* WHAT IS BEING ASKED
In the data below, find the line that contains "purple plate B4 level 2 -> none" and the line that contains "orange brick H5:K5". Copy both, plus every line between them, exactly.

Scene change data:
□ □ □

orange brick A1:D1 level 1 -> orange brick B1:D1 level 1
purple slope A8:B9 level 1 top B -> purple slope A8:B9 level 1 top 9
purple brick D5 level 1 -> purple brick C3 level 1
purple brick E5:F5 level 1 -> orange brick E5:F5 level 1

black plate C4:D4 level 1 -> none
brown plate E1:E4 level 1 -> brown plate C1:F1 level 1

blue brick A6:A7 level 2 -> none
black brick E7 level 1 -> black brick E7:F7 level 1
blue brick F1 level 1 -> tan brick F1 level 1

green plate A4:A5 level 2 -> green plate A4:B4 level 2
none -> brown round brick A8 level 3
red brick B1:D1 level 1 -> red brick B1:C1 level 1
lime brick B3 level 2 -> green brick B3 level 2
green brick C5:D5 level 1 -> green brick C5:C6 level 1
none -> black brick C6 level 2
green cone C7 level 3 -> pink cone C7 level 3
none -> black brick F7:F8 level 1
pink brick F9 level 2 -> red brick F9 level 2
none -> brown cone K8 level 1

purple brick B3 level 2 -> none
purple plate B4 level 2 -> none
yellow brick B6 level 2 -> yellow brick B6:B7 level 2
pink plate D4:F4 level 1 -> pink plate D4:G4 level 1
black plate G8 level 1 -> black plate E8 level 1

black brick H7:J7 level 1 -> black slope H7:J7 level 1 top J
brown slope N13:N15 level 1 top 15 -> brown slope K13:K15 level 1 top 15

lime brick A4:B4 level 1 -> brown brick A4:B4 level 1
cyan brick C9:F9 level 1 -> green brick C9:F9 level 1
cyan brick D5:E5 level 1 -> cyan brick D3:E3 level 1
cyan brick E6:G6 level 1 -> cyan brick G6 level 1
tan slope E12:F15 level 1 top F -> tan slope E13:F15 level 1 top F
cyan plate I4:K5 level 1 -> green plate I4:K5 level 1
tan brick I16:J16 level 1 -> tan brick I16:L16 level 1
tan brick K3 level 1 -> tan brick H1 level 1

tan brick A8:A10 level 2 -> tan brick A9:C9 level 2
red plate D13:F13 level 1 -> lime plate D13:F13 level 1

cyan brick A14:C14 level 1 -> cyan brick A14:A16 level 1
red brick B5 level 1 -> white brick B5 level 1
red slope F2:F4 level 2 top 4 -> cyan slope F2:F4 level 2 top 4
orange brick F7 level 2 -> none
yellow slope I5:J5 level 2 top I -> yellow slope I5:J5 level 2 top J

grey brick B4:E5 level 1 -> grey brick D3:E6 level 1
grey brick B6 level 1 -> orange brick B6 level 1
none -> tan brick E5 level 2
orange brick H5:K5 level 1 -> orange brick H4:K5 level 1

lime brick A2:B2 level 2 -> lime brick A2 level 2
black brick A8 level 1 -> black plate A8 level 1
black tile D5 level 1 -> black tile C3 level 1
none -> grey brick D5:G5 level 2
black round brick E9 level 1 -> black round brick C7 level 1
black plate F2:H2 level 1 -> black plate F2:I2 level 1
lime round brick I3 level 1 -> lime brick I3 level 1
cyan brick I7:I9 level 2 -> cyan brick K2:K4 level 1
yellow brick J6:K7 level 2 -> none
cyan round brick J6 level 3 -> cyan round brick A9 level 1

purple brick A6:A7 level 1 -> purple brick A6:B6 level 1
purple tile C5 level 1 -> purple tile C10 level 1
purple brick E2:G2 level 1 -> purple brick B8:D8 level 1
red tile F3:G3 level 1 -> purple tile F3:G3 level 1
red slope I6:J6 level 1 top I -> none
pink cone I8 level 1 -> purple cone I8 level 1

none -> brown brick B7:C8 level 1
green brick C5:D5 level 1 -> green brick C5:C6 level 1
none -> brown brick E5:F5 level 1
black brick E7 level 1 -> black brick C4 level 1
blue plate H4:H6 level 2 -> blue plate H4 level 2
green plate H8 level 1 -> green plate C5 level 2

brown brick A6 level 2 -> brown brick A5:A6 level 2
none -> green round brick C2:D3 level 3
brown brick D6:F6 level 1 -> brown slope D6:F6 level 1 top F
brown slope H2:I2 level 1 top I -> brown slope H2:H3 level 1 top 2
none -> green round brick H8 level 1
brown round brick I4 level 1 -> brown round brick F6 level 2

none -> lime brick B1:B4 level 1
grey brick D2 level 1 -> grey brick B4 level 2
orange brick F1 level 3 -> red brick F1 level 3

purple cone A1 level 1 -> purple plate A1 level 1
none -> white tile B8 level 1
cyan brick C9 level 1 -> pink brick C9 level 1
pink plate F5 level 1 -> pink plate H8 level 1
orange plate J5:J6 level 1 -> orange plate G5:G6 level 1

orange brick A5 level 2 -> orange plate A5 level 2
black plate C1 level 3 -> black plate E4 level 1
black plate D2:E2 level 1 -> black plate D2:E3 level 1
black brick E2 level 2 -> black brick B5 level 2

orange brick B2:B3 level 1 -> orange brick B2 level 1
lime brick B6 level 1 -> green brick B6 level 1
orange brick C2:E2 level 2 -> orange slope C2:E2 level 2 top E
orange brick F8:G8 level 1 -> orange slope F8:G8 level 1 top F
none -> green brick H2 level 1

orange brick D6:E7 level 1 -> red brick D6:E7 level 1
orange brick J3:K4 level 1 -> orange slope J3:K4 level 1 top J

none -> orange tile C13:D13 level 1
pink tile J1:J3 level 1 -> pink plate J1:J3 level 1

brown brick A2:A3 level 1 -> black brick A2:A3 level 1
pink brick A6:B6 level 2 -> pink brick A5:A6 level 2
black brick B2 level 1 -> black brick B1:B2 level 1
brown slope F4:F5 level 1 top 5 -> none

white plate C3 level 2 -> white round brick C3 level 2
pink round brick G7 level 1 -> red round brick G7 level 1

□ □ □

* EXPECTED OUTPUT
purple plate B4 level 2 -> none
yellow brick B6 level 2 -> yellow brick B6:B7 level 2
pink plate D4:F4 level 1 -> pink plate D4:G4 level 1
black plate G8 level 1 -> black plate E8 level 1

black brick H7:J7 level 1 -> black slope H7:J7 level 1 top J
brown slope N13:N15 level 1 top 15 -> brown slope K13:K15 level 1 top 15

lime brick A4:B4 level 1 -> brown brick A4:B4 level 1
cyan brick C9:F9 level 1 -> green brick C9:F9 level 1
cyan brick D5:E5 level 1 -> cyan brick D3:E3 level 1
cyan brick E6:G6 level 1 -> cyan brick G6 level 1
tan slope E12:F15 level 1 top F -> tan slope E13:F15 level 1 top F
cyan plate I4:K5 level 1 -> green plate I4:K5 level 1
tan brick I16:J16 level 1 -> tan brick I16:L16 level 1
tan brick K3 level 1 -> tan brick H1 level 1

tan brick A8:A10 level 2 -> tan brick A9:C9 level 2
red plate D13:F13 level 1 -> lime plate D13:F13 level 1

cyan brick A14:C14 level 1 -> cyan brick A14:A16 level 1
red brick B5 level 1 -> white brick B5 level 1
red slope F2:F4 level 2 top 4 -> cyan slope F2:F4 level 2 top 4
orange brick F7 level 2 -> none
yellow slope I5:J5 level 2 top I -> yellow slope I5:J5 level 2 top J

grey brick B4:E5 level 1 -> grey brick D3:E6 level 1
grey brick B6 level 1 -> orange brick B6 level 1
none -> tan brick E5 level 2
orange brick H5:K5 level 1 -> orange brick H4:K5 level 1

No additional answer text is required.